##### EXERCISE INPUT #####

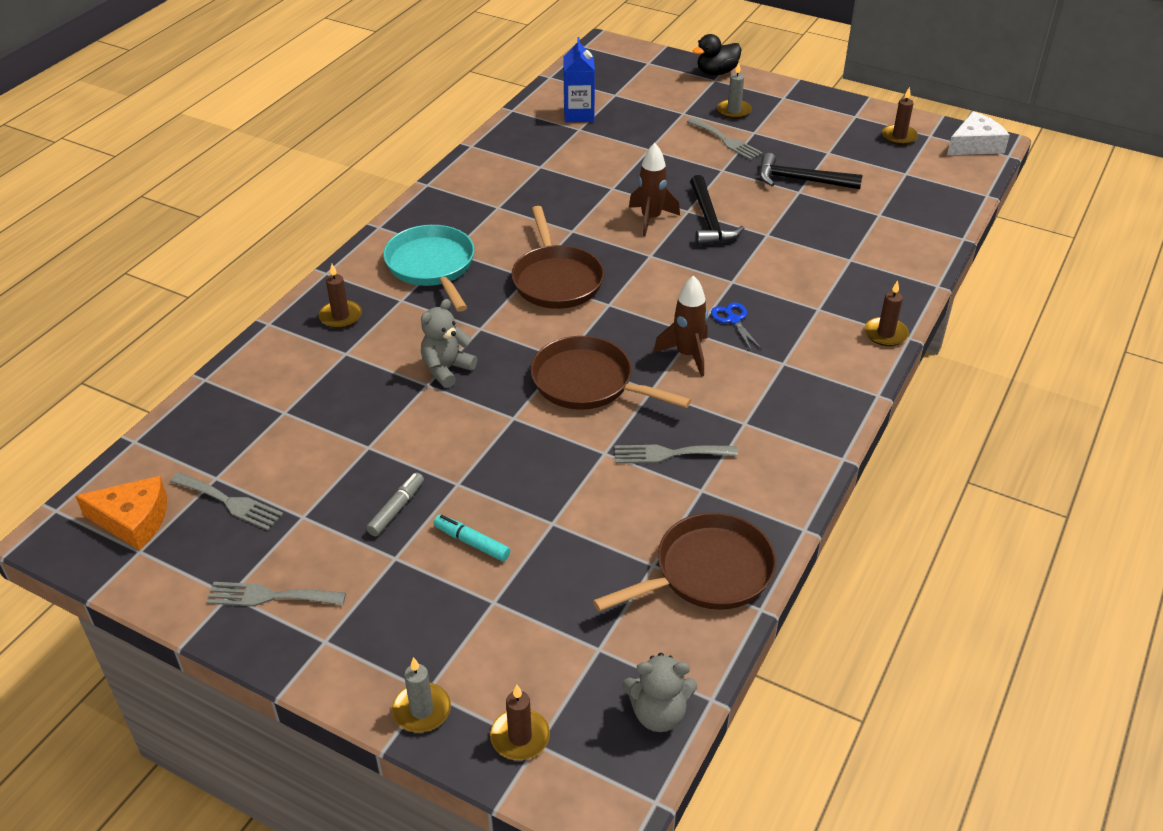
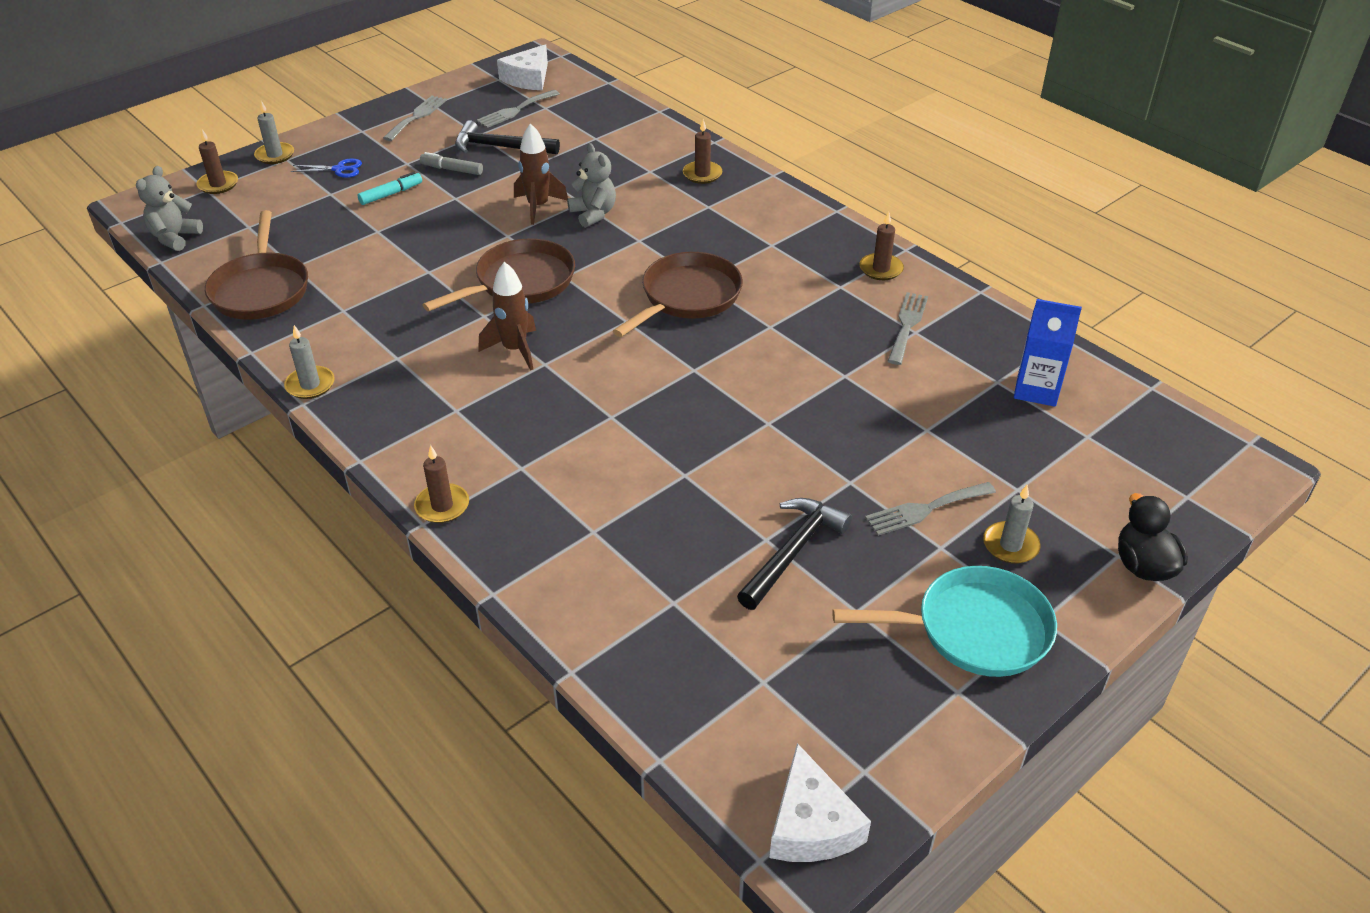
camera: 110 degrees right, 0 degrees up
orange cheese [75,476,167,551] -> white cheese [497,44,548,90]
grey marker [366,472,424,537] -> grey marker turned 150 degrees clockwise [420,152,483,175]
turquoise pan [383,225,475,312] -> turquoise pan moved to [832,566,1057,677]
brown pan [511,206,604,309] -> brown pan turned 120 degrees clockwise [613,252,743,337]
grey fork [614,445,738,464] -> grey fork moved to [888,292,928,365]
brown rocket [629,143,680,236] -> brown rocket moved to [514,123,568,225]
black hammer [690,175,745,246] -> black hammer moved to [455,120,560,155]
blue scissors [711,303,762,351] -> blue scissors moved to [291,159,362,178]
brown candle [882,87,918,145] -> brown candle moved to [859,211,904,280]
none -> grey candle [284,325,335,399]

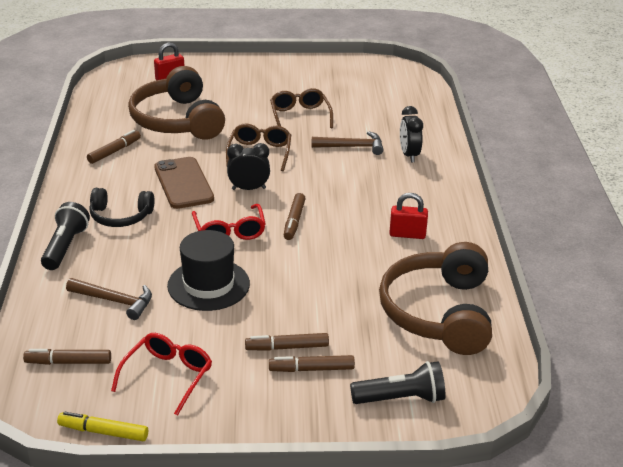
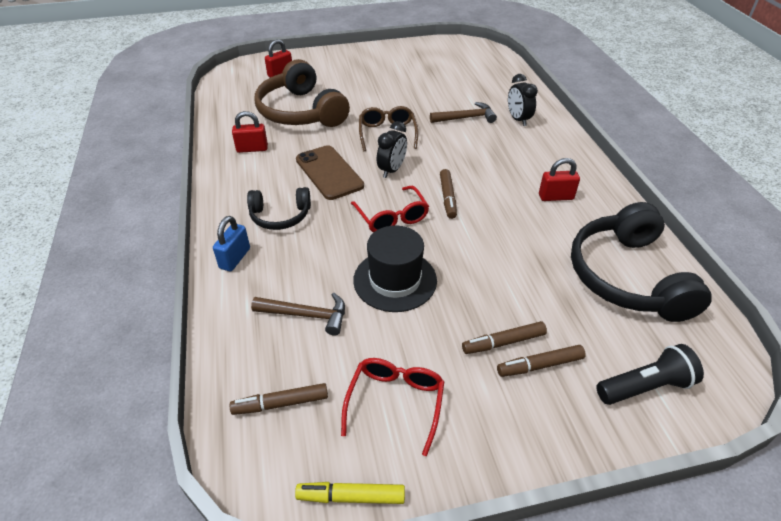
camera: 10 degrees left, 10 degrees up
black flashlight [41,202,90,270] -> blue padlock [213,216,250,271]
brown marker [87,130,141,164] -> red padlock [232,111,268,153]
black clock [227,143,270,190] -> black clock turned 135 degrees clockwise [377,121,407,178]
brown glasses [270,88,333,128] -> none
brown headphones [379,242,492,355] -> black headphones [571,202,712,322]

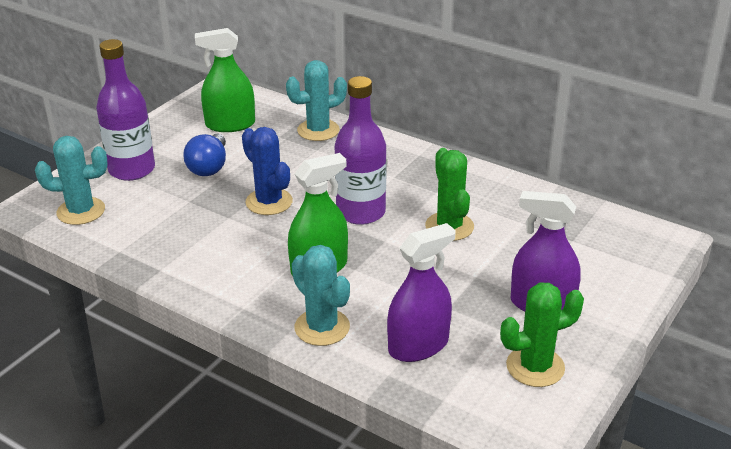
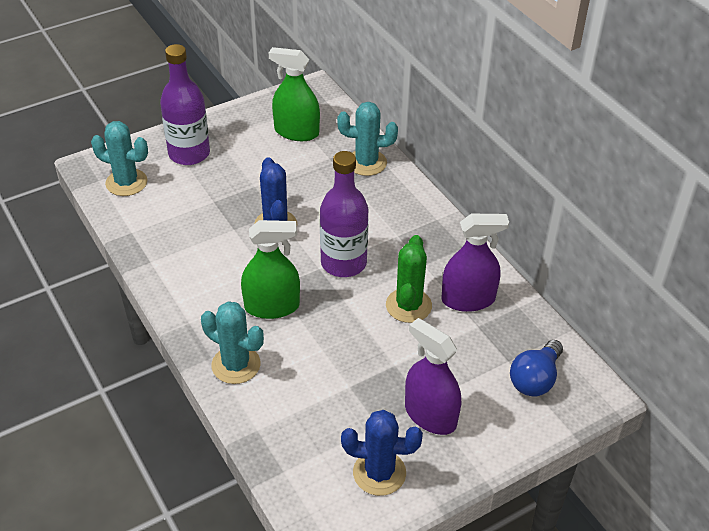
camera: 25 degrees right, 10 degrees up
blue light bulb [183,134,226,176] -> blue light bulb moved to [510,340,563,396]
turquoise cactus [292,245,350,346] -> turquoise cactus turned 45 degrees counterclockwise [201,301,264,384]
purple spray bottle [387,223,456,362] -> purple spray bottle moved to [442,214,509,312]
green cactus [500,282,584,387] -> blue cactus [341,410,423,496]

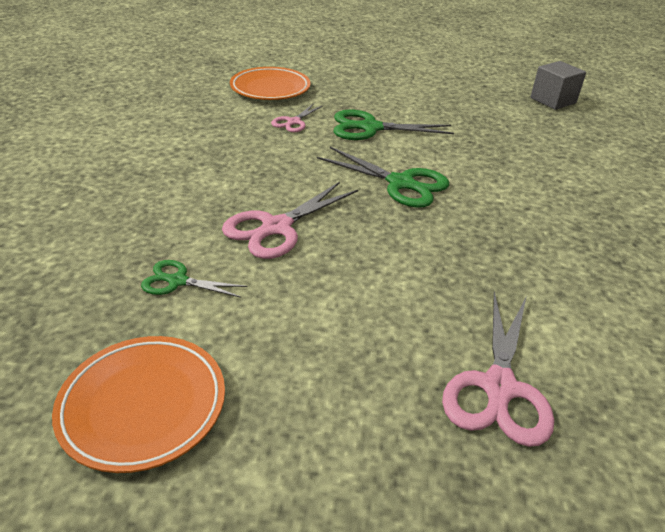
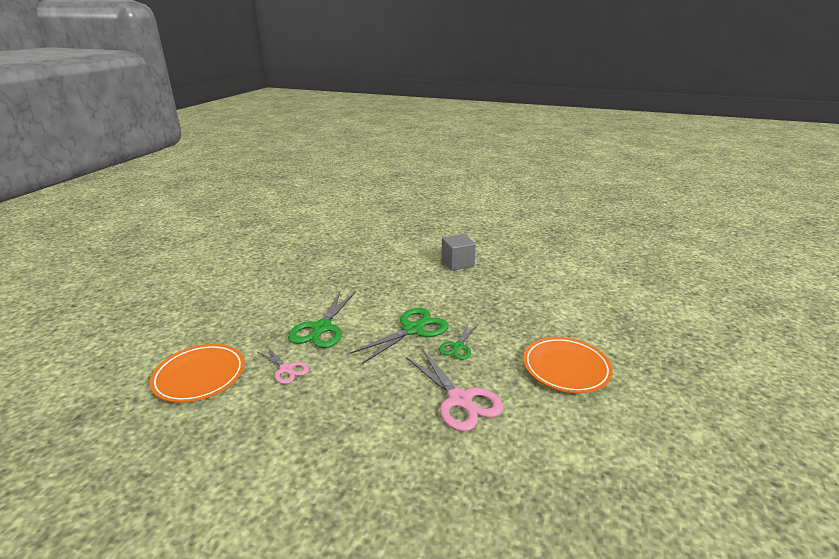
camera: 75 degrees left, 10 degrees down
orange plate [52,336,225,473] -> orange plate moved to [523,337,613,393]
green scissors [141,260,247,298] -> green scissors moved to [439,322,478,360]
pink scissors [442,291,554,447] -> none
grey cube [530,61,586,110] -> grey cube moved to [441,234,476,271]

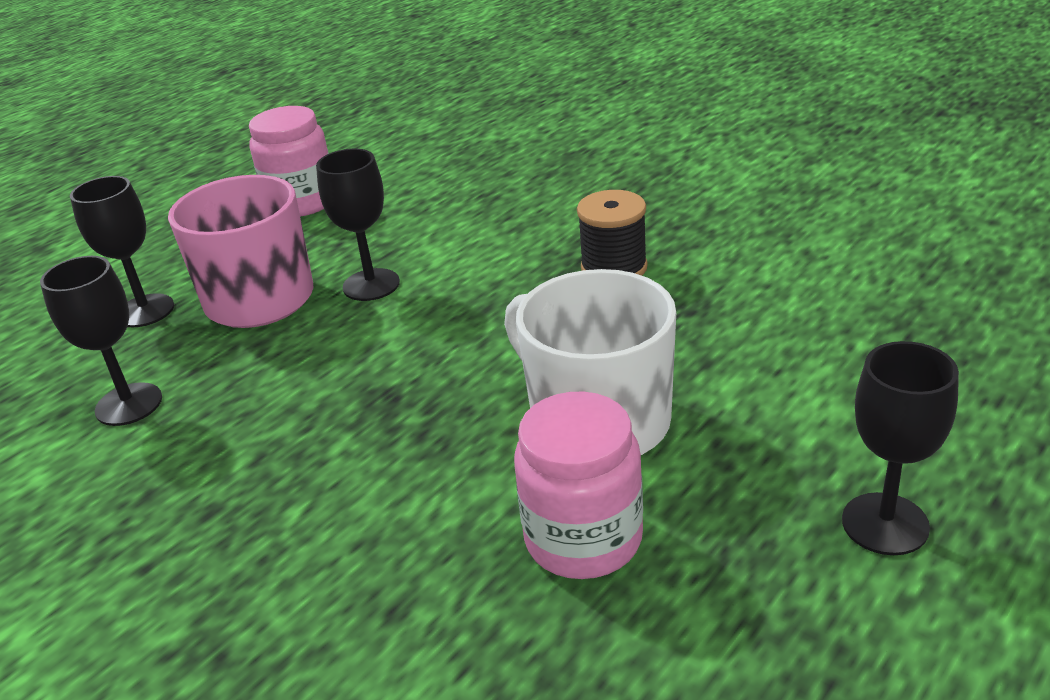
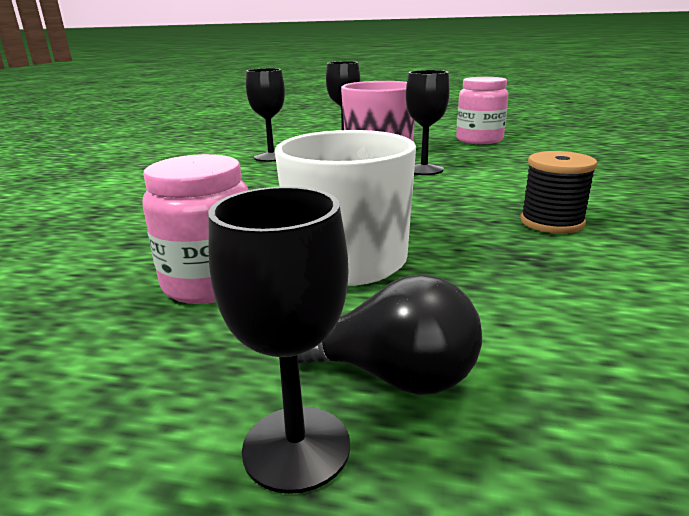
camera: 60 degrees right, 10 degrees down
none -> black light bulb [298,274,482,395]

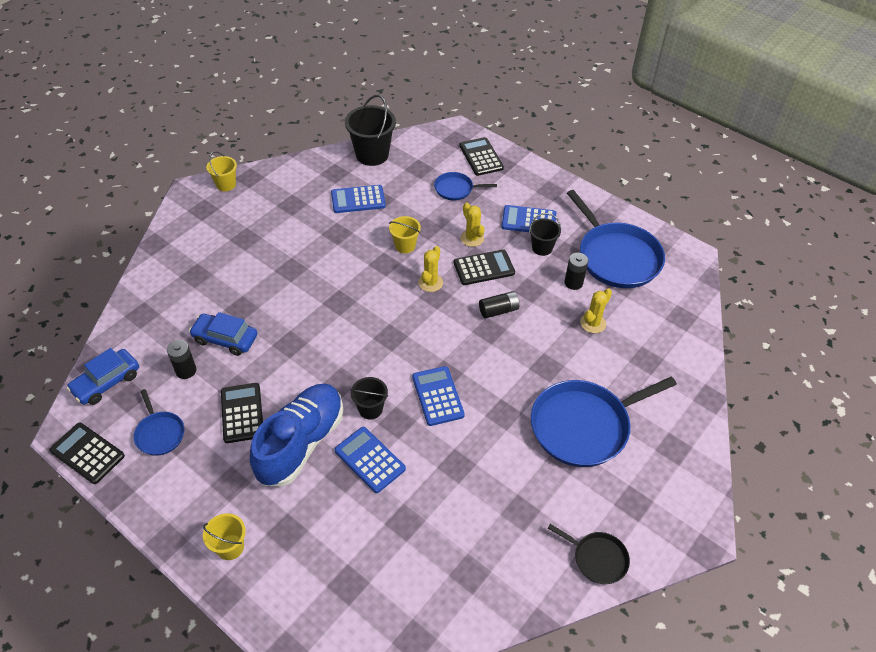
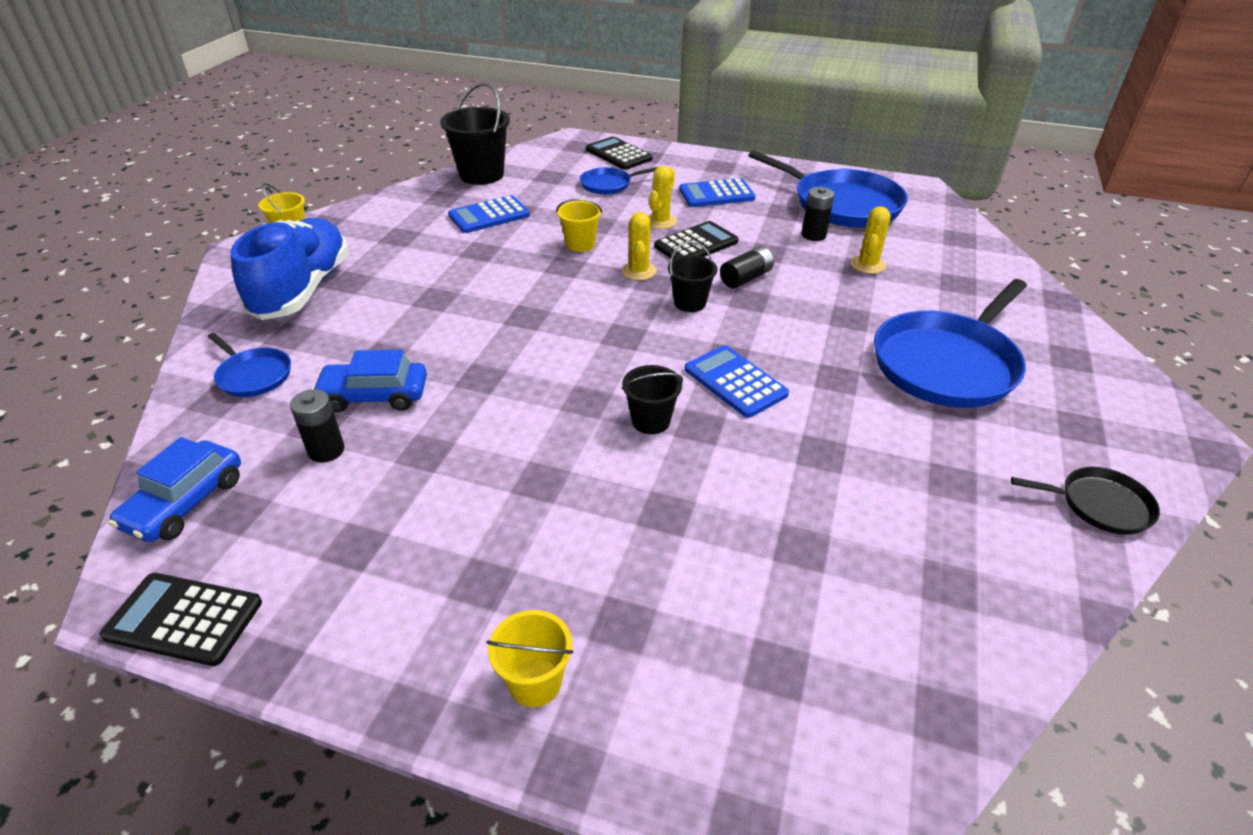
camera: 20 degrees left, 10 degrees down
blue pan [134,389,184,456] -> blue pan moved to [208,333,291,397]
black calculator [221,383,263,443] -> none
blue shoe [250,383,343,486] -> blue shoe moved to [230,218,349,320]
blue calculator [335,427,406,493] -> none
yellow cactus [460,203,485,247] -> yellow cactus turned 75 degrees clockwise [648,166,677,229]
black bucket [529,213,561,256] -> black bucket moved to [668,241,717,312]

#####

> **TASK REQUIREMENTS**
If a record contains a picture, leave the picture out; repeat the record itself exactly.

> **SOLUTION FOR THIS PROBLEM**
camera: 110 degrees right, 0 degrees up
orange cheese [75,476,167,551] -> white cheese [497,44,548,90]
grey marker [366,472,424,537] -> grey marker turned 150 degrees clockwise [420,152,483,175]
turquoise pan [383,225,475,312] -> turquoise pan moved to [832,566,1057,677]
brown pan [511,206,604,309] -> brown pan turned 120 degrees clockwise [613,252,743,337]
grey fork [614,445,738,464] -> grey fork moved to [888,292,928,365]
brown rocket [629,143,680,236] -> brown rocket moved to [514,123,568,225]
black hammer [690,175,745,246] -> black hammer moved to [455,120,560,155]
blue scissors [711,303,762,351] -> blue scissors moved to [291,159,362,178]
brown candle [882,87,918,145] -> brown candle moved to [859,211,904,280]
none -> grey candle [284,325,335,399]

camera: 10 degrees left, 10 degrees up
black flashlight [41,202,90,270] -> blue padlock [213,216,250,271]
brown marker [87,130,141,164] -> red padlock [232,111,268,153]
black clock [227,143,270,190] -> black clock turned 135 degrees clockwise [377,121,407,178]
brown glasses [270,88,333,128] -> none
brown headphones [379,242,492,355] -> black headphones [571,202,712,322]

camera: 25 degrees right, 10 degrees up
blue light bulb [183,134,226,176] -> blue light bulb moved to [510,340,563,396]
turquoise cactus [292,245,350,346] -> turquoise cactus turned 45 degrees counterclockwise [201,301,264,384]
purple spray bottle [387,223,456,362] -> purple spray bottle moved to [442,214,509,312]
green cactus [500,282,584,387] -> blue cactus [341,410,423,496]

camera: 75 degrees left, 10 degrees down
orange plate [52,336,225,473] -> orange plate moved to [523,337,613,393]
green scissors [141,260,247,298] -> green scissors moved to [439,322,478,360]
pink scissors [442,291,554,447] -> none
grey cube [530,61,586,110] -> grey cube moved to [441,234,476,271]

camera: 60 degrees right, 10 degrees down
none -> black light bulb [298,274,482,395]

camera: 20 degrees left, 10 degrees down
blue pan [134,389,184,456] -> blue pan moved to [208,333,291,397]
black calculator [221,383,263,443] -> none
blue shoe [250,383,343,486] -> blue shoe moved to [230,218,349,320]
blue calculator [335,427,406,493] -> none
yellow cactus [460,203,485,247] -> yellow cactus turned 75 degrees clockwise [648,166,677,229]
black bucket [529,213,561,256] -> black bucket moved to [668,241,717,312]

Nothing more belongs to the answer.